• _Available data_
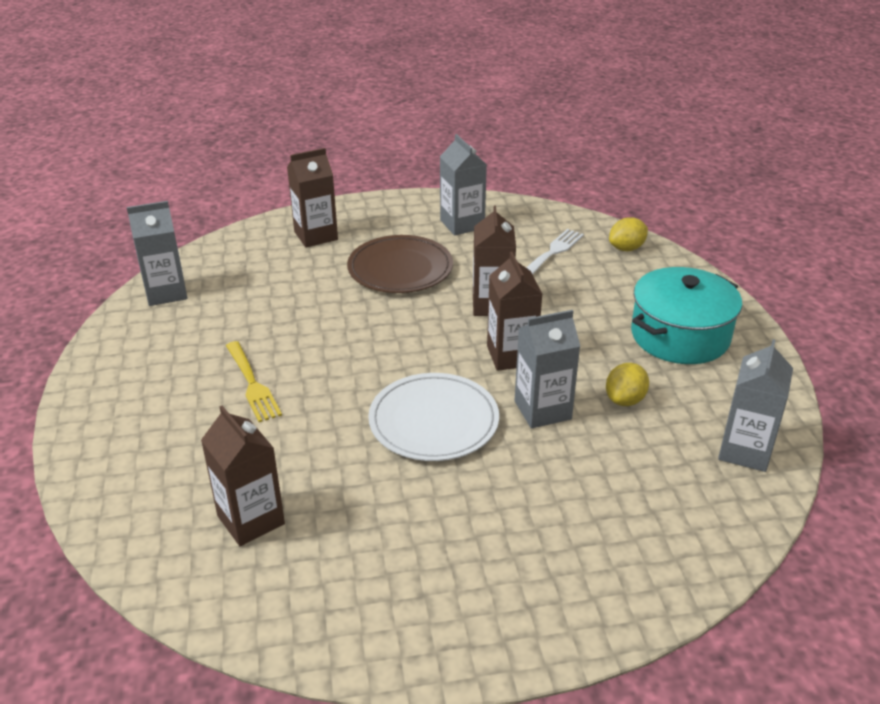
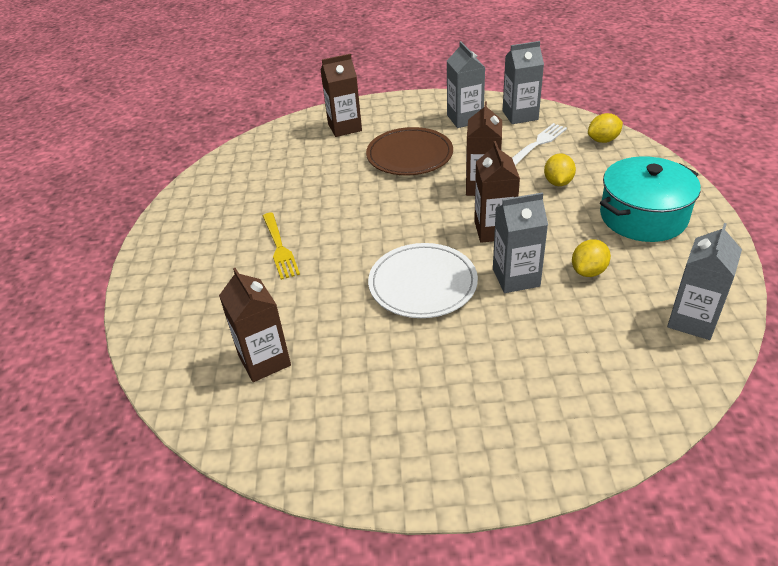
camera: 10 degrees right, 5 degrees up
(166, 292) = (222, 172): grey carton -> grey carton (520, 115)
(579, 298) = (558, 182): none -> yellow lemon

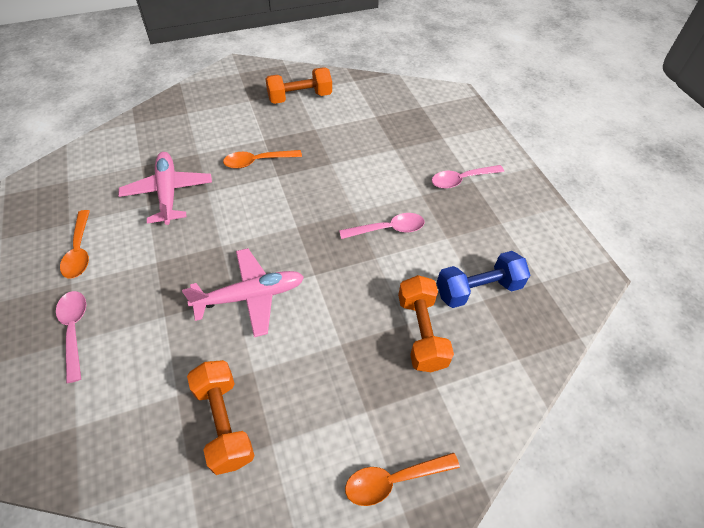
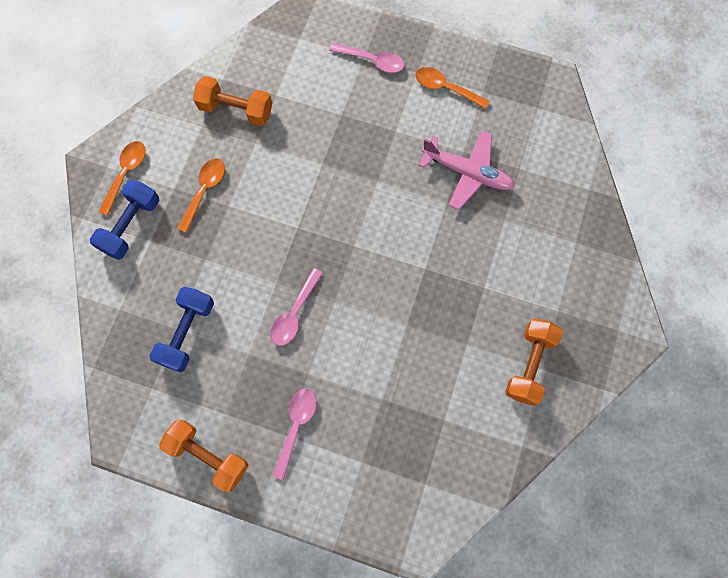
camera: 130 degrees right, 20 degrees up
(250, 296) = (314, 173): pink plane -> none
(257, 162) = (456, 262): orange spoon -> orange spoon (204, 191)
(421, 332) = (192, 262): orange dumbbell -> orange dumbbell (208, 455)
(440, 419) = (131, 225): none -> blue dumbbell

• _Prompt_
Each line in the material with "dumbbell" in it must be reported.

• _Task solution_
(421, 332) = (192, 262): orange dumbbell -> orange dumbbell (208, 455)
(440, 419) = (131, 225): none -> blue dumbbell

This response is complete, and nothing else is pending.